# Data listing:

** start **

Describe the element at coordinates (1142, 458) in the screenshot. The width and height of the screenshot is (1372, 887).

** end **
** start **

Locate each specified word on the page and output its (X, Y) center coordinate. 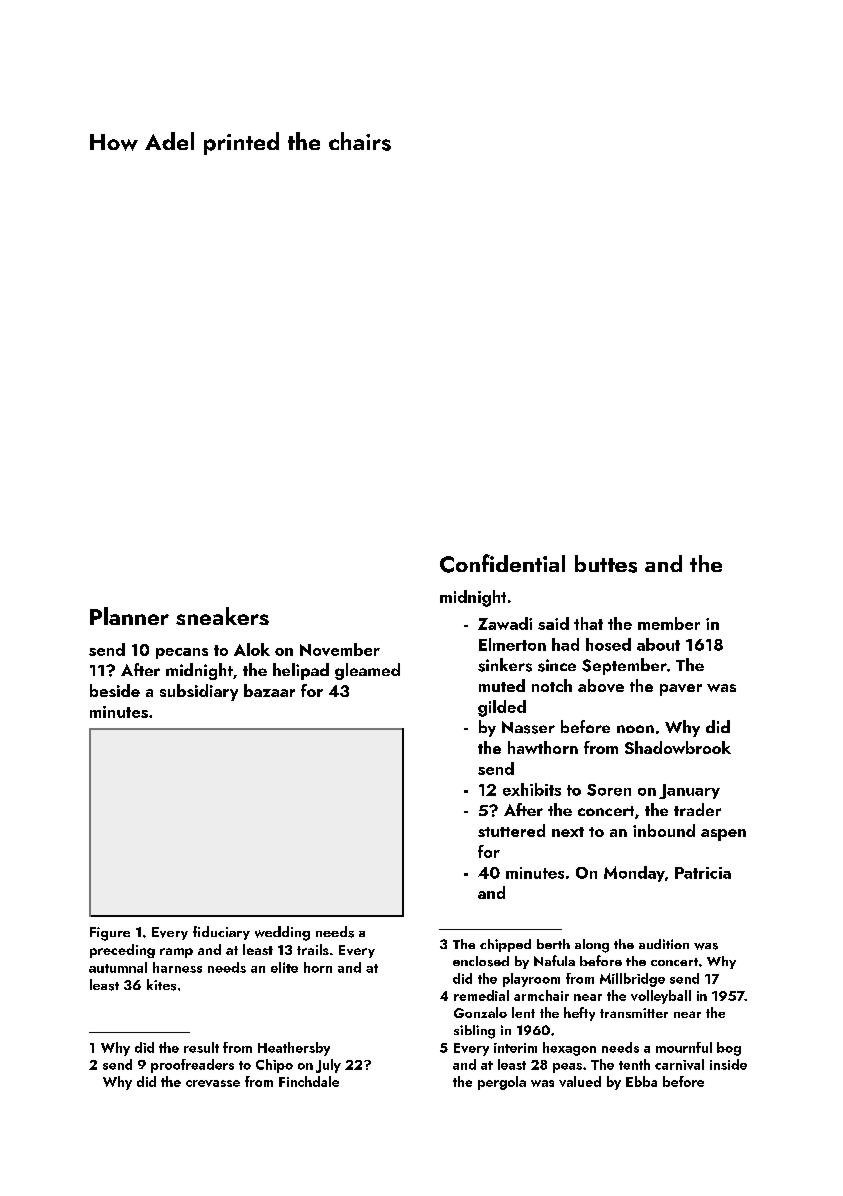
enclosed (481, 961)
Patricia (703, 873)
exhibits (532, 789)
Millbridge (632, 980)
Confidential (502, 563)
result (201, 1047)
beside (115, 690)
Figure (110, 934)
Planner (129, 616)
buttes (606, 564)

** end **

# Set problem:
Put everything from the line containing "Confidential (502, 563)" down to the line containing "buttes (606, 564)" into a JSON list of strings, one string per line, with blank lines left out.

# Full answer:
[
  "Confidential (502, 563)",
  "result (201, 1047)",
  "beside (115, 690)",
  "Figure (110, 934)",
  "Planner (129, 616)",
  "buttes (606, 564)"
]